Instructions to follow: The line with "[(0,314),(70,314),(70,156),(23,156),(0,155),(0,314)]" marks the first line to copy, and the line with "[(522,463),(519,459),(502,473),(513,486),(522,478),(522,463)]" marks the last. Transcribe that stretch of the data below exactly, without pictures.

Ordered polygon vertices:
= Beginning of Section =
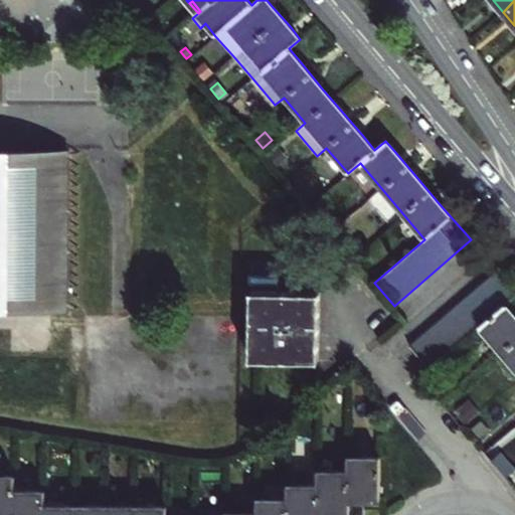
[(276,151),(269,157),(277,165),(283,160),(276,151)]
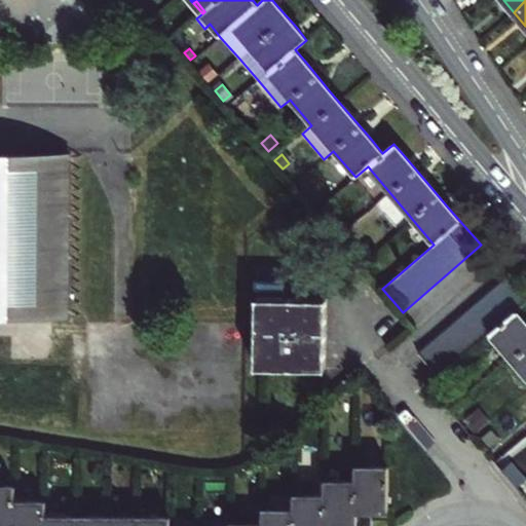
[(0,314),(70,314),(70,156),(23,156),(0,155),(0,314)]
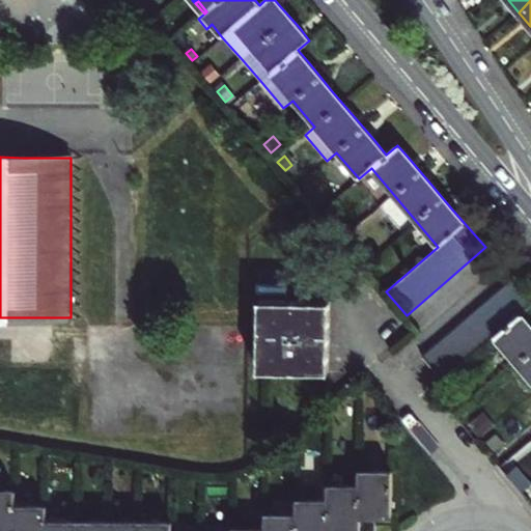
[(530,325),(521,313),(530,304),(530,301),(512,279),(434,346),(444,359),(453,370),(494,336),(530,379),(530,325)]
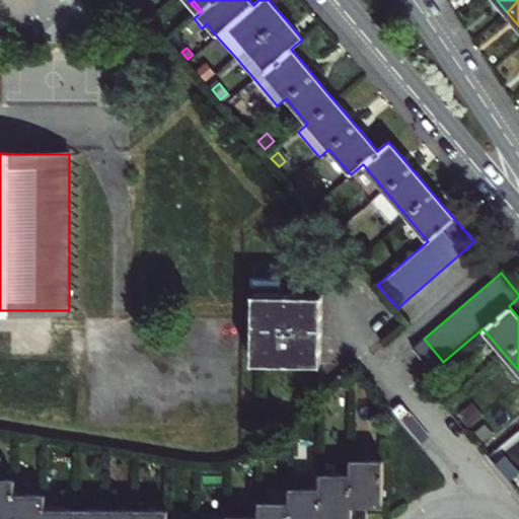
[(321,364),(322,294),(253,293),(252,362),(321,364)]
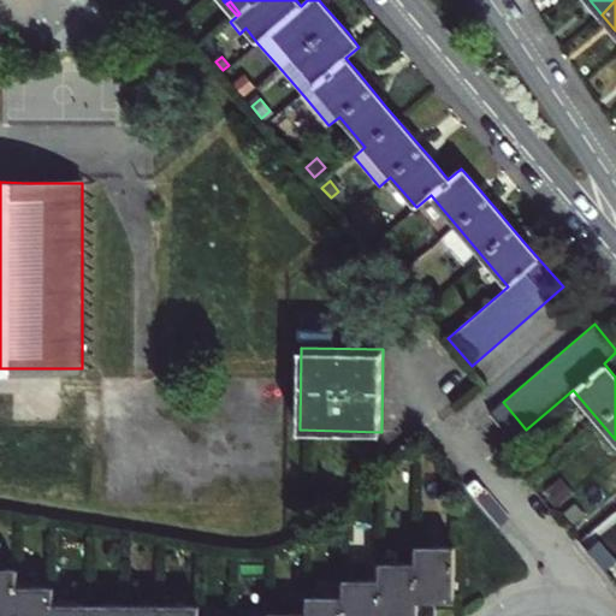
[(513,442),(526,430),(515,416),(503,402),(490,414),(513,442)]
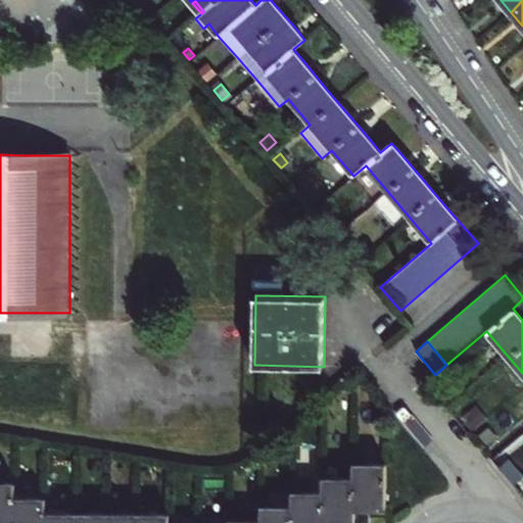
[(522,463),(519,459),(502,473),(513,486),(522,478),(522,463)]
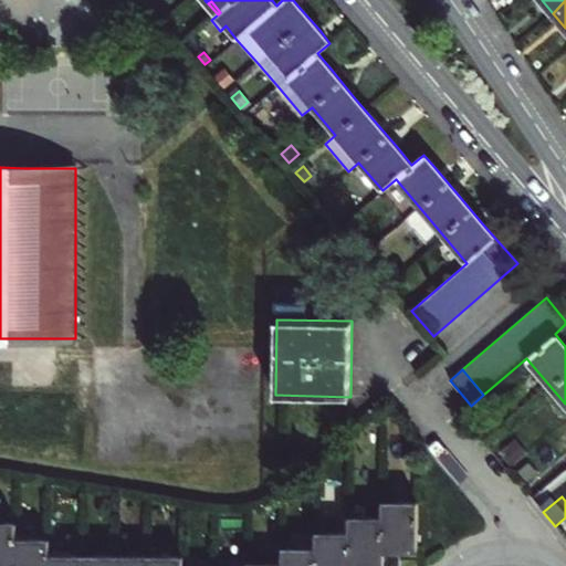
[(398,549),(418,549),(418,501),(385,501),(385,516),(350,516),(350,532),(317,532),(317,547),(283,547),(283,563),(250,563),(249,565),(182,565),(182,556),(147,555),(115,555),(85,555),(49,555),(49,538),(16,538),(16,522),(0,521),(0,565),(349,565),(350,564),(364,564),(384,565),(384,549),(398,549)]
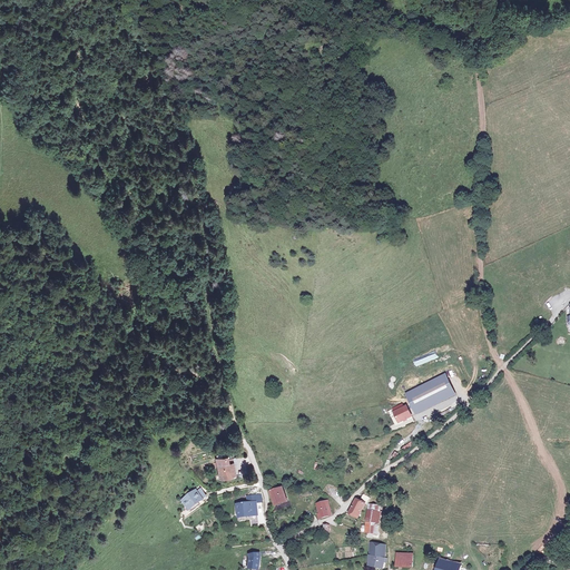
[(443,373),(405,392),(414,411),(453,392),(443,373)]
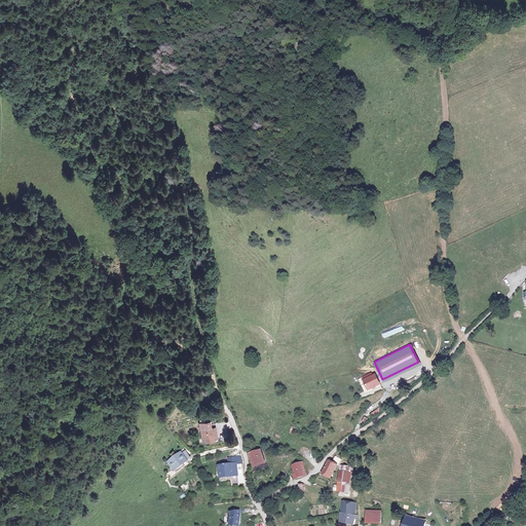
[(373,373),(363,379),(368,388),(378,382),(373,373)]
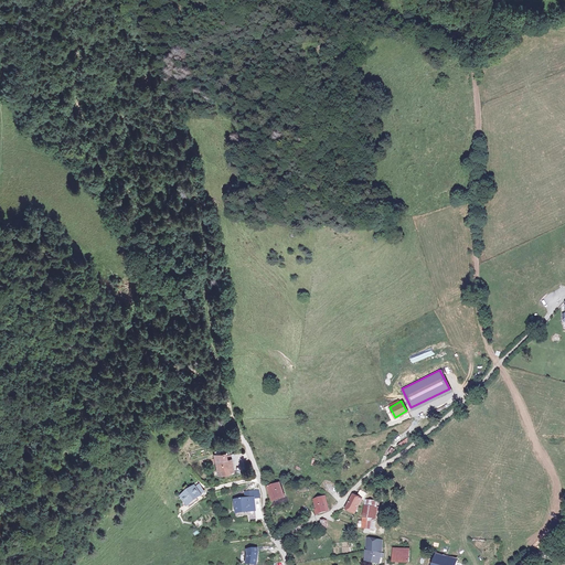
[(226,454),(216,455),(217,459),(214,459),(214,464),(217,464),(220,471),(233,470),(232,460),(234,459),(234,455),(227,456),(226,454)]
= End of Section =
Solved exercise:
[(0,314),(70,314),(70,156),(23,156),(0,155),(0,314)]
[(530,325),(521,313),(530,304),(530,301),(512,279),(434,346),(444,359),(453,370),(494,336),(530,379),(530,325)]
[(321,364),(322,294),(253,293),(252,362),(321,364)]
[(513,442),(526,430),(515,416),(503,402),(490,414),(513,442)]
[(522,463),(519,459),(502,473),(513,486),(522,478),(522,463)]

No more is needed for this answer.